Recorded data:

-=-=-=-=-

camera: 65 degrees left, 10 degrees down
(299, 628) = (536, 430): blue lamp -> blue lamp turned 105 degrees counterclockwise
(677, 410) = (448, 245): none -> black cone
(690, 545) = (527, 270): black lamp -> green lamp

-=-=-=-=-

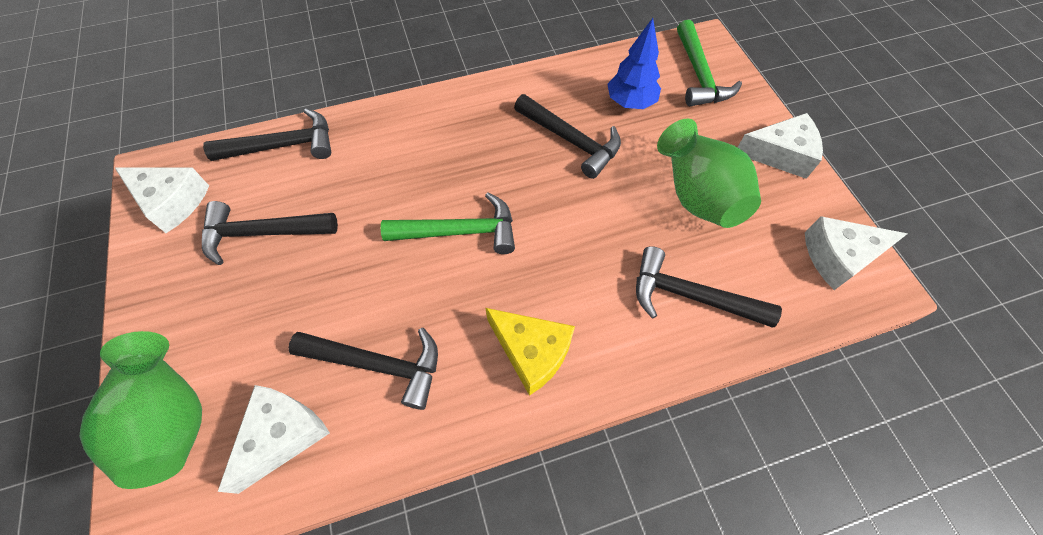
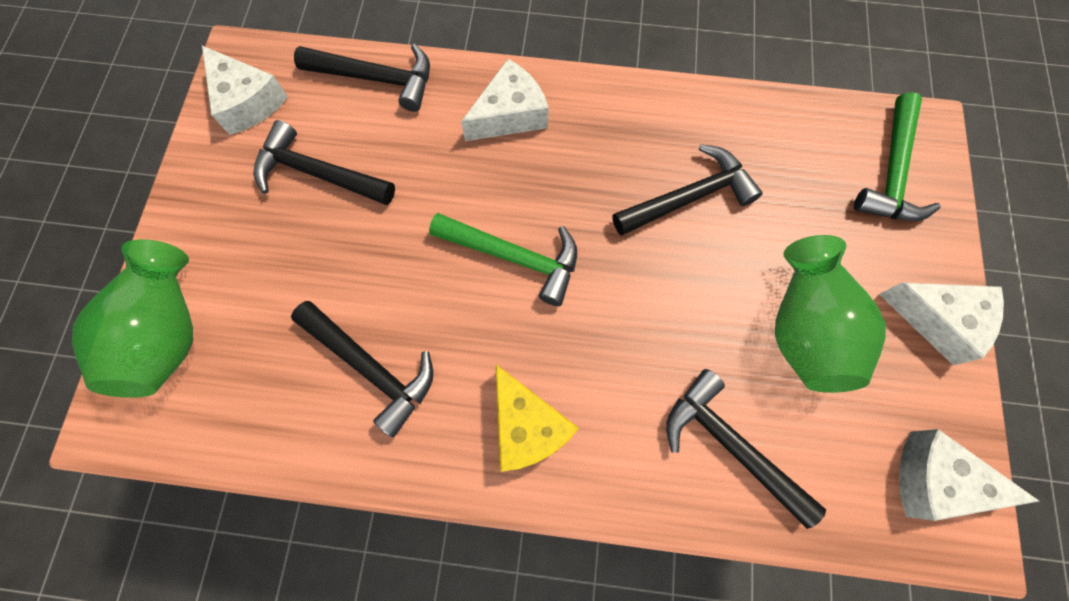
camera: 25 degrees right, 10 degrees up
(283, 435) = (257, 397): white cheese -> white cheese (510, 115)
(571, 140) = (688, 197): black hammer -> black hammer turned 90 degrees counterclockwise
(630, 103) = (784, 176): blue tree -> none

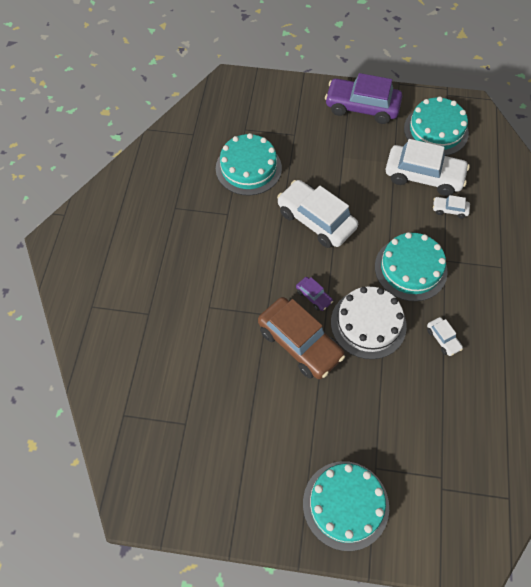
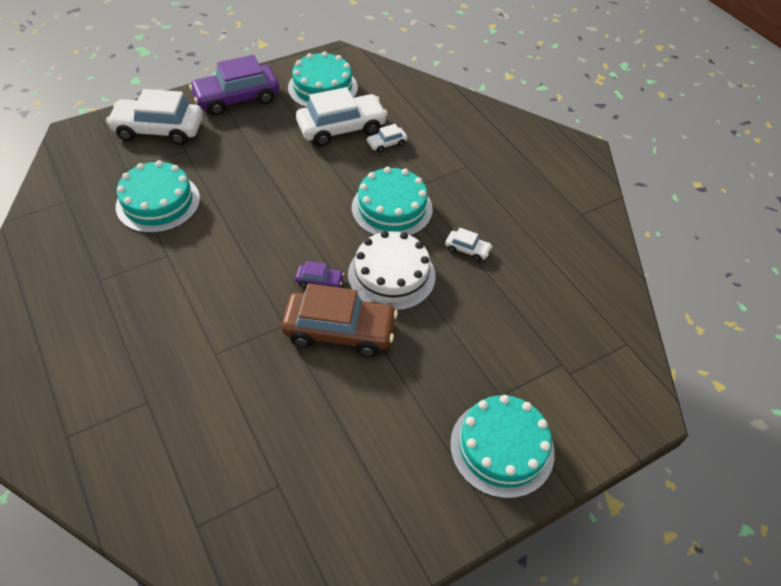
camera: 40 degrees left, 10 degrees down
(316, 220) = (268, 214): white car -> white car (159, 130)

-=-=-=-=-

What you have to do: For every line of the records that has the word "none" in it, make a copy.

Answer to this task:
(677, 410) = (448, 245): none -> black cone
(630, 103) = (784, 176): blue tree -> none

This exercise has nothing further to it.